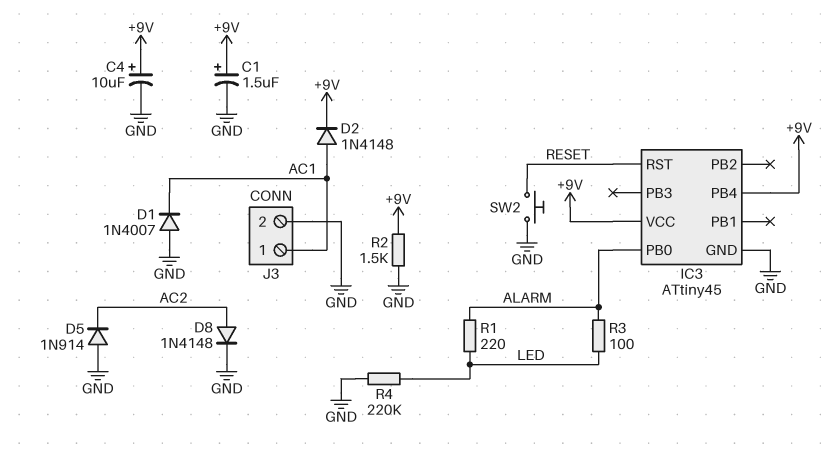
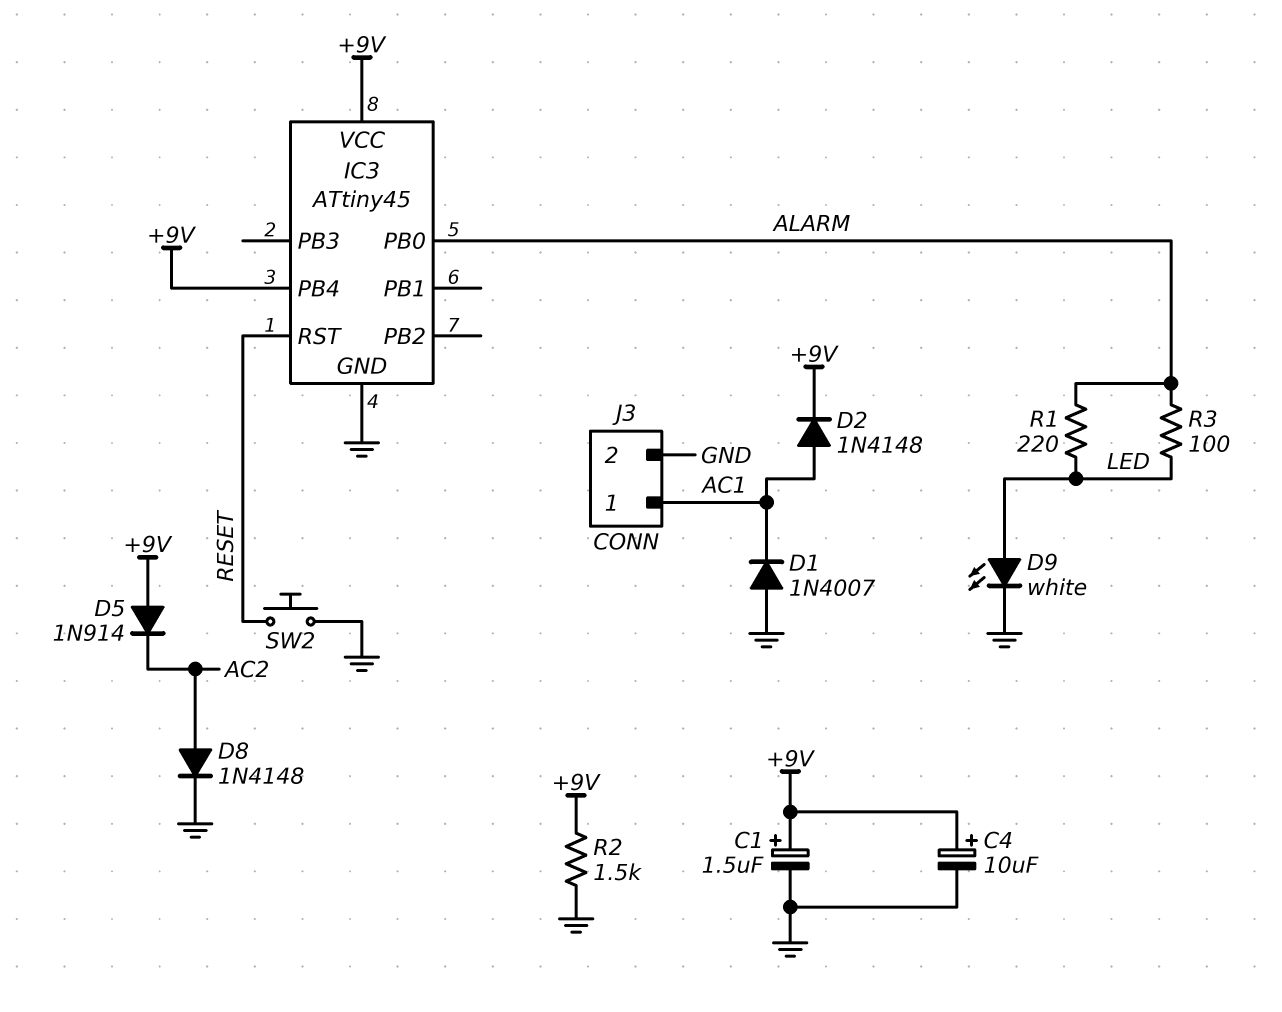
D5: diode 1N914 (A GND, K AC2) -> diode 1N914 (A +9V, K AC2)
D9: none -> LED white (A LED, K GND)
R4: 220k (GND, LED) -> none

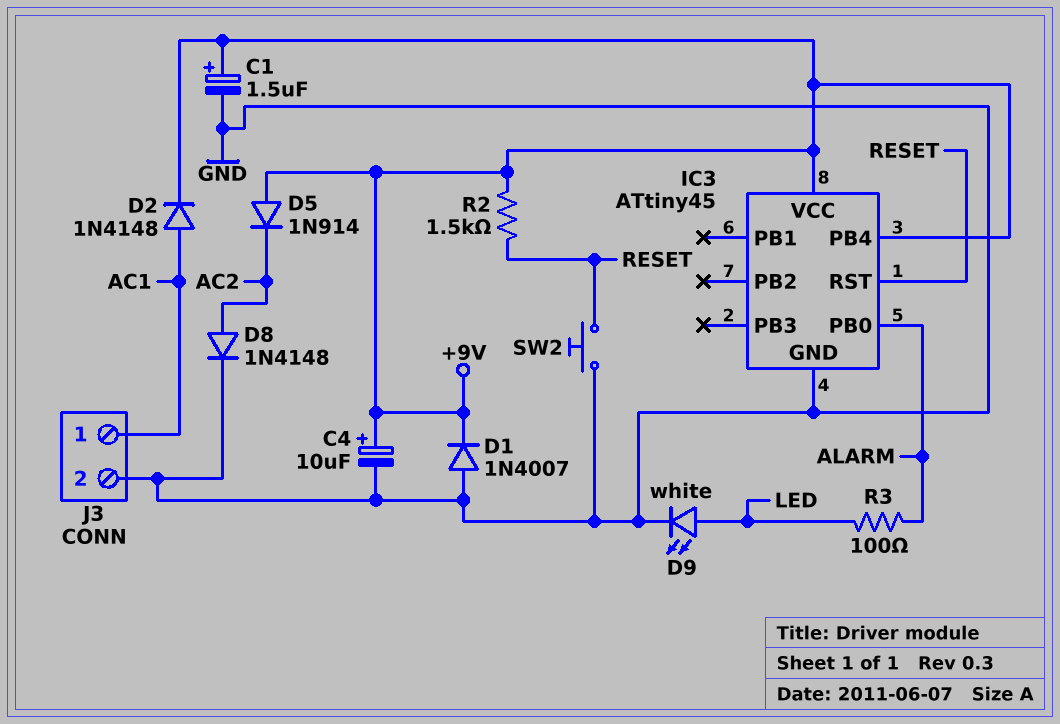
D1: diode 1N4007 (A GND, K AC1) -> diode 1N4007 (A GND, K +9V)
R1: 220 (ALARM, LED) -> none
R2: 1.5k (+9V, GND) -> 1.5k (+9V, RESET)

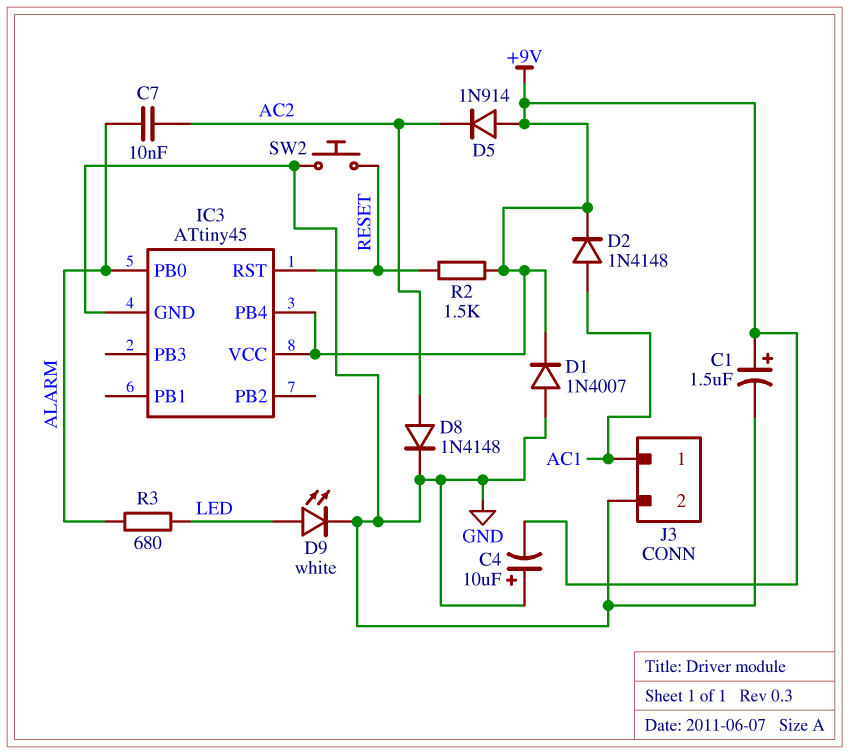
C4: 10uF (plus +9V, minus GND) -> 10uF (plus GND, minus +9V)
C7: none -> 10nF (AC2, ALARM)
R3: 100 (ALARM, LED) -> 680 (ALARM, LED)

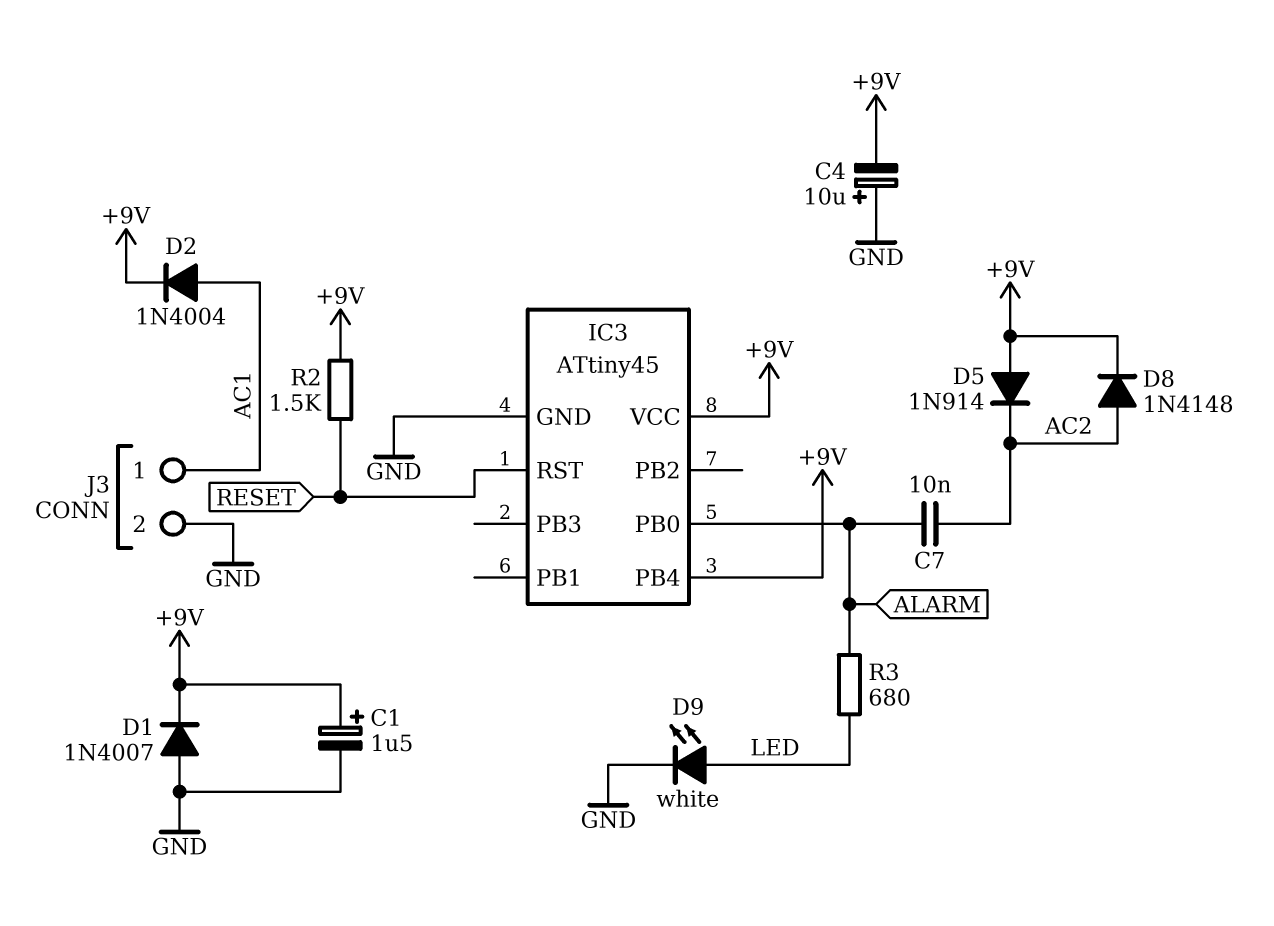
D2: diode 1N4148 (A AC1, K +9V) -> diode 1N4004 (A AC1, K +9V)
D8: diode 1N4148 (A AC2, K GND) -> diode 1N4148 (A AC2, K +9V)
SW2: button (GND, RESET) -> none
-- -- --
The lines to copy run from the line containing "R2: 1.5k (+9V, GND) -> 1.5k (+9V, RESET)" through the end of the data above; copy exactly those, minus the pictures.

R2: 1.5k (+9V, GND) -> 1.5k (+9V, RESET)

C4: 10uF (plus +9V, minus GND) -> 10uF (plus GND, minus +9V)
C7: none -> 10nF (AC2, ALARM)
R3: 100 (ALARM, LED) -> 680 (ALARM, LED)

D2: diode 1N4148 (A AC1, K +9V) -> diode 1N4004 (A AC1, K +9V)
D8: diode 1N4148 (A AC2, K GND) -> diode 1N4148 (A AC2, K +9V)
SW2: button (GND, RESET) -> none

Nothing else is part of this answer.